Instructions to follow: From the records below, give the number of lines that contain the string "grey", without any other text.

Object tracking records:
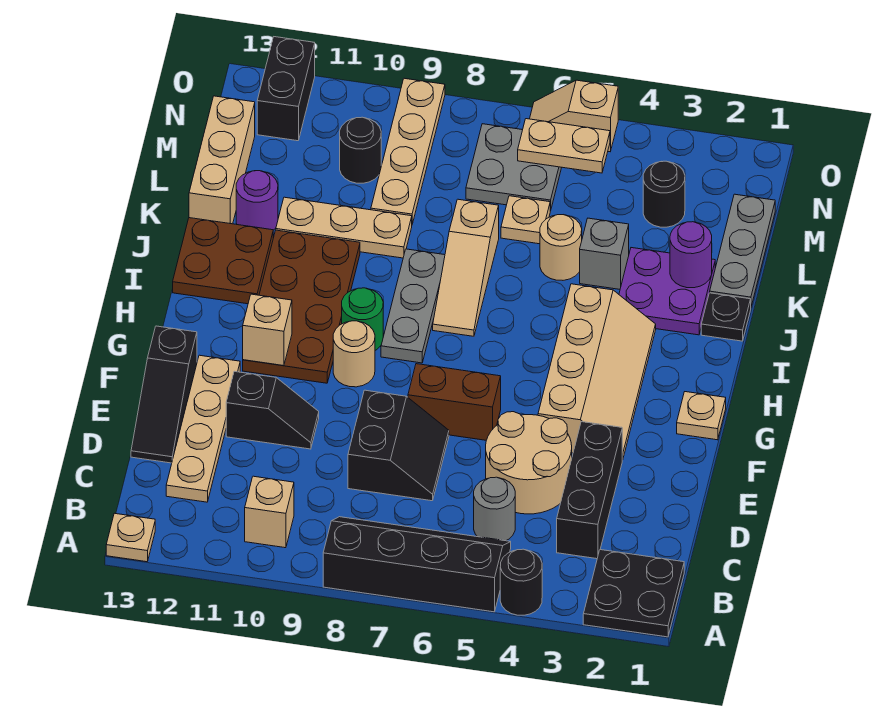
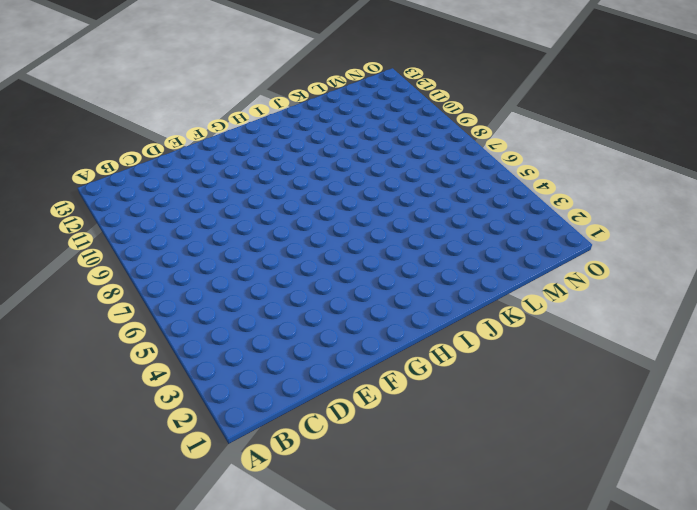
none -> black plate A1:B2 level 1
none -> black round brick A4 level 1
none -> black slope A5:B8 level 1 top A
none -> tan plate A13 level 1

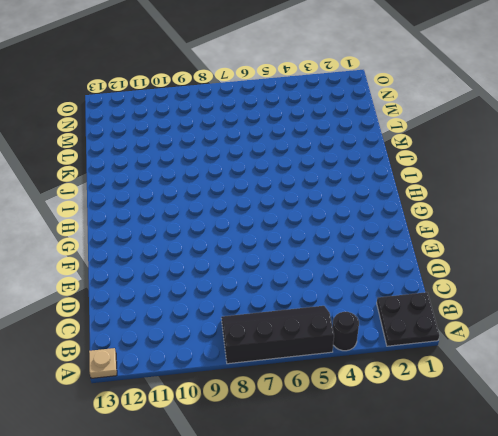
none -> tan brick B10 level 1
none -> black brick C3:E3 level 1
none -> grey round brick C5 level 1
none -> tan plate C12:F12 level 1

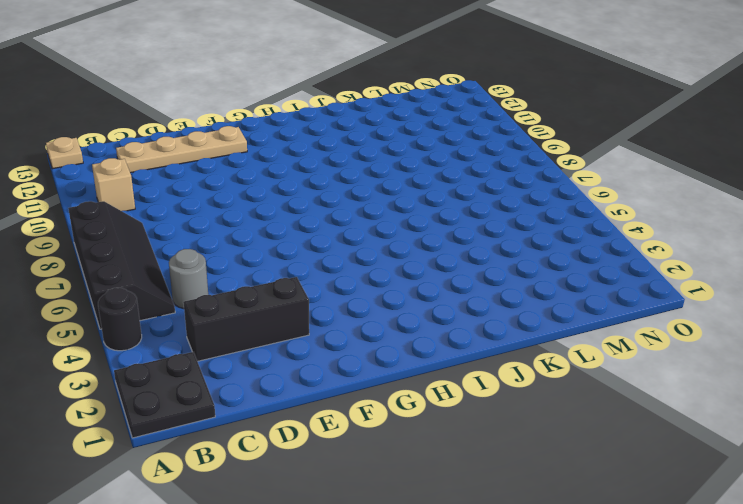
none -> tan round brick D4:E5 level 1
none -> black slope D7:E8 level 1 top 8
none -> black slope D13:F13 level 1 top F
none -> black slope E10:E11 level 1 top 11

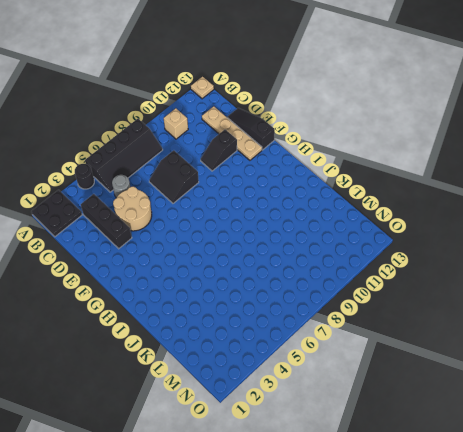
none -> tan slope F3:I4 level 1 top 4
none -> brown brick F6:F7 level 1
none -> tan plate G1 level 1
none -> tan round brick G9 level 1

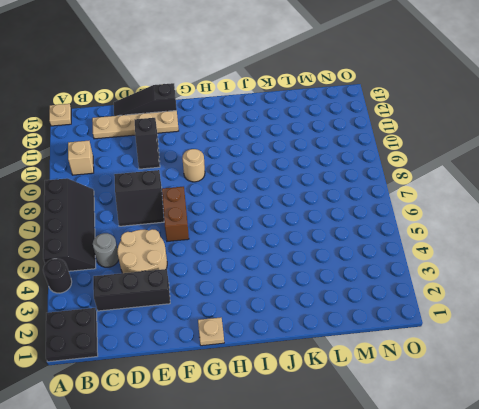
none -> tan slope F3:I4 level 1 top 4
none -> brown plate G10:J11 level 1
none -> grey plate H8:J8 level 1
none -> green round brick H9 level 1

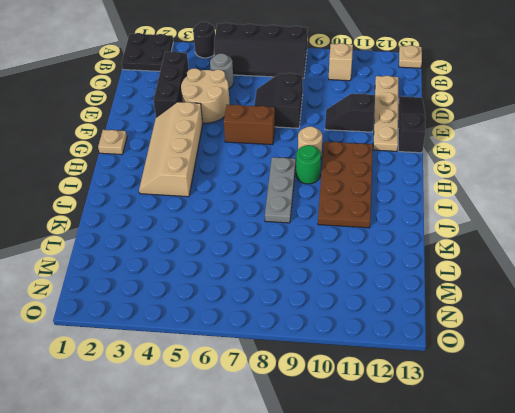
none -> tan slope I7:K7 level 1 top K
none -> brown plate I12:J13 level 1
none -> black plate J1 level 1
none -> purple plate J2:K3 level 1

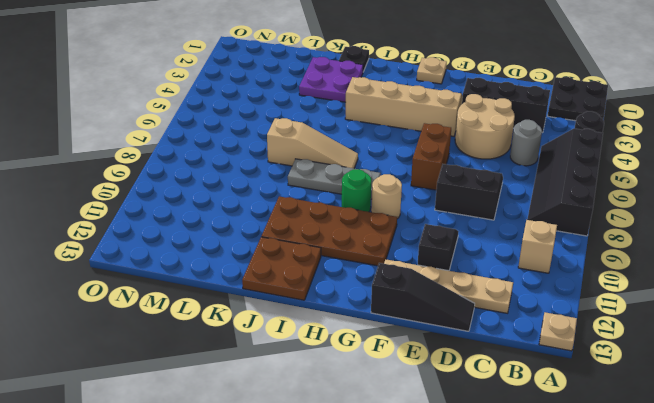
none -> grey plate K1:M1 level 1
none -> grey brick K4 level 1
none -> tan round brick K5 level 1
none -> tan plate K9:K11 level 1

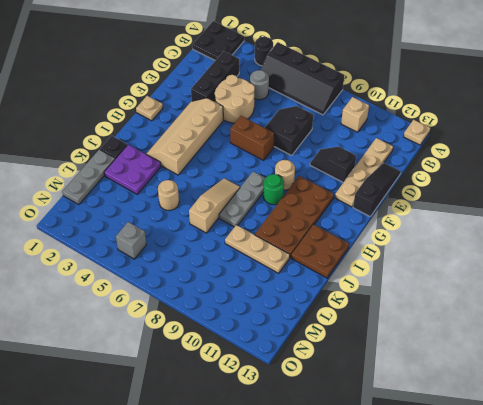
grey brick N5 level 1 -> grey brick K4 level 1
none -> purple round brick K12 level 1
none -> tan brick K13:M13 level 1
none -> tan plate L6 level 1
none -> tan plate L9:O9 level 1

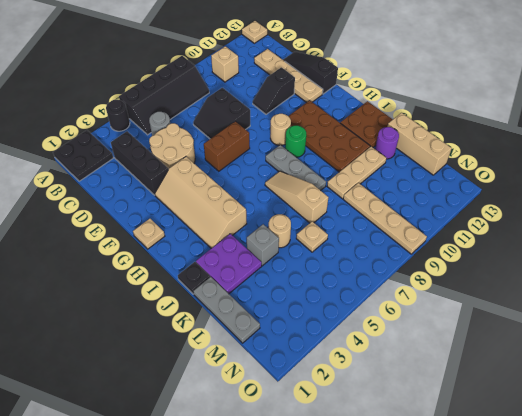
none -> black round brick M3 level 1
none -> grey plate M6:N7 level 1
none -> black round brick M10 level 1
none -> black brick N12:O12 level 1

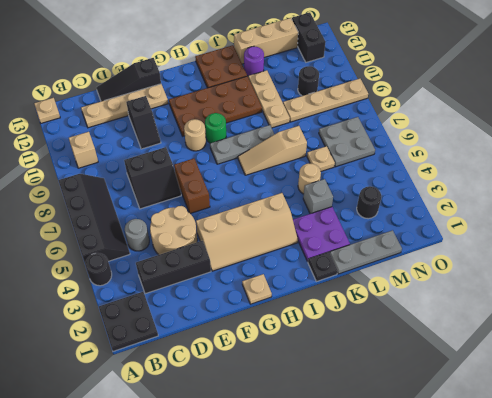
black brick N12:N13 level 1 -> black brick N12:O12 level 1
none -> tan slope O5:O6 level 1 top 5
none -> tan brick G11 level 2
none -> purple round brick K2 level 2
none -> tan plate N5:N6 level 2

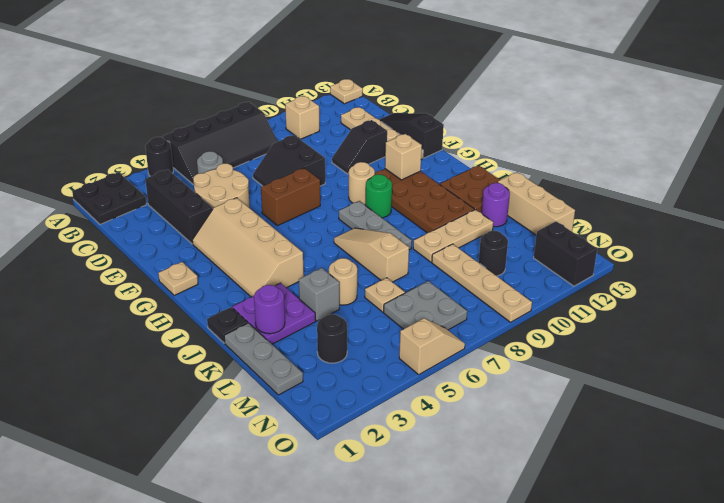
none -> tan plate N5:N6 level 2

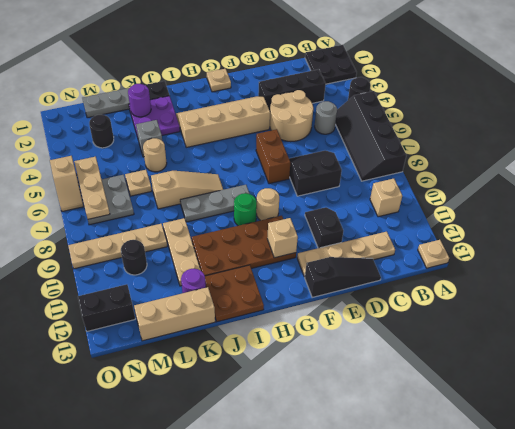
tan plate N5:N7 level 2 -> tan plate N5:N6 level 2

Solution to the exercise: 6